____ DATA SHOWN
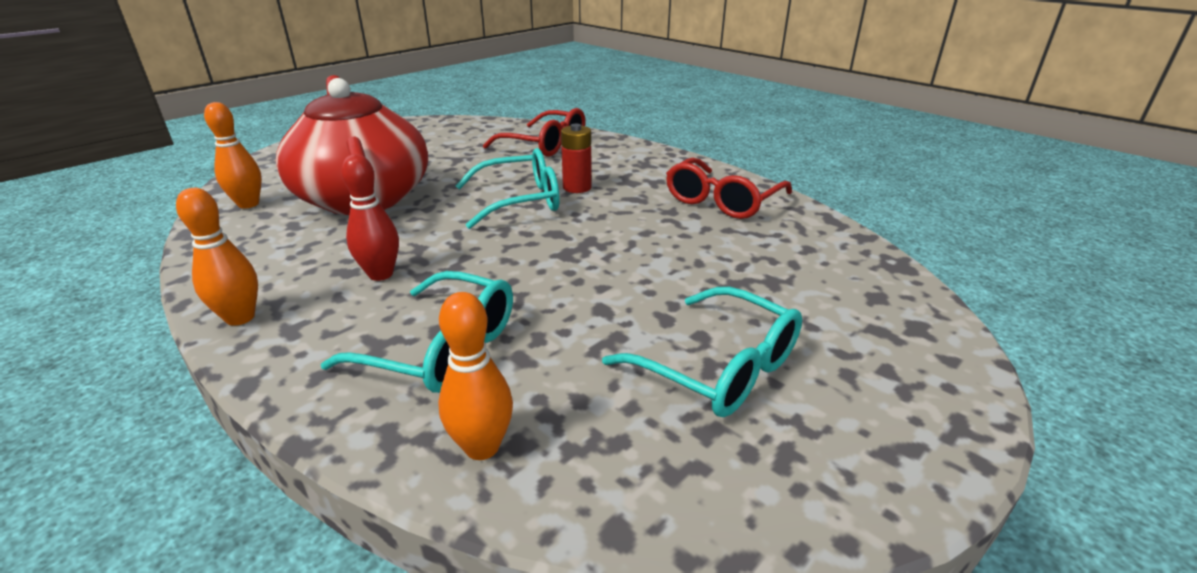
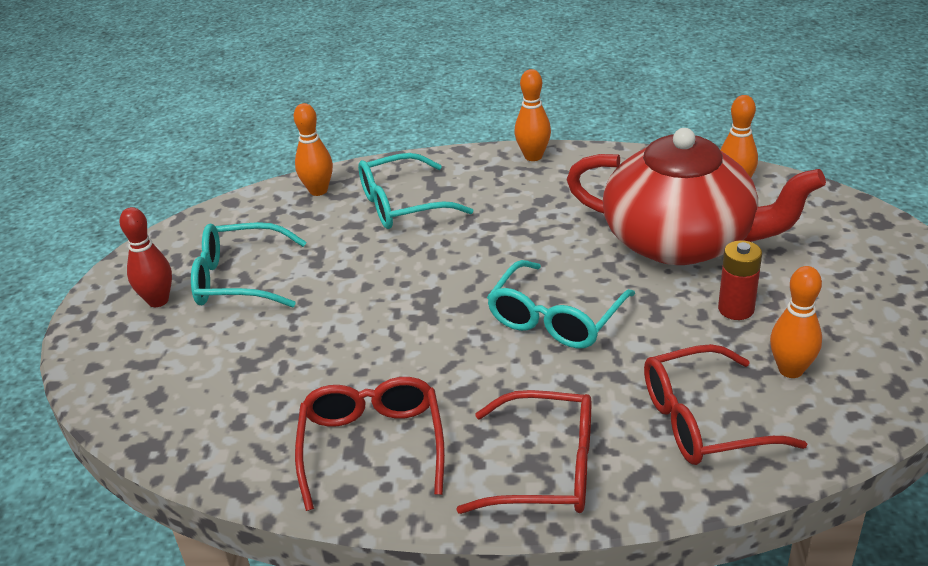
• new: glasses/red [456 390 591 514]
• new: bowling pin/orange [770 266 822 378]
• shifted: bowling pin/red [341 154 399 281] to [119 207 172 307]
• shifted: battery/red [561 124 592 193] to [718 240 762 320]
________
- EXERCISE REQUIREMENTS: Your task is to return, exactly and on their own, the lines from the one containing "266 822 378]" through the last line of the listing.

- ANSWER BOX:
• new: bowling pin/orange [770 266 822 378]
• shifted: bowling pin/red [341 154 399 281] to [119 207 172 307]
• shifted: battery/red [561 124 592 193] to [718 240 762 320]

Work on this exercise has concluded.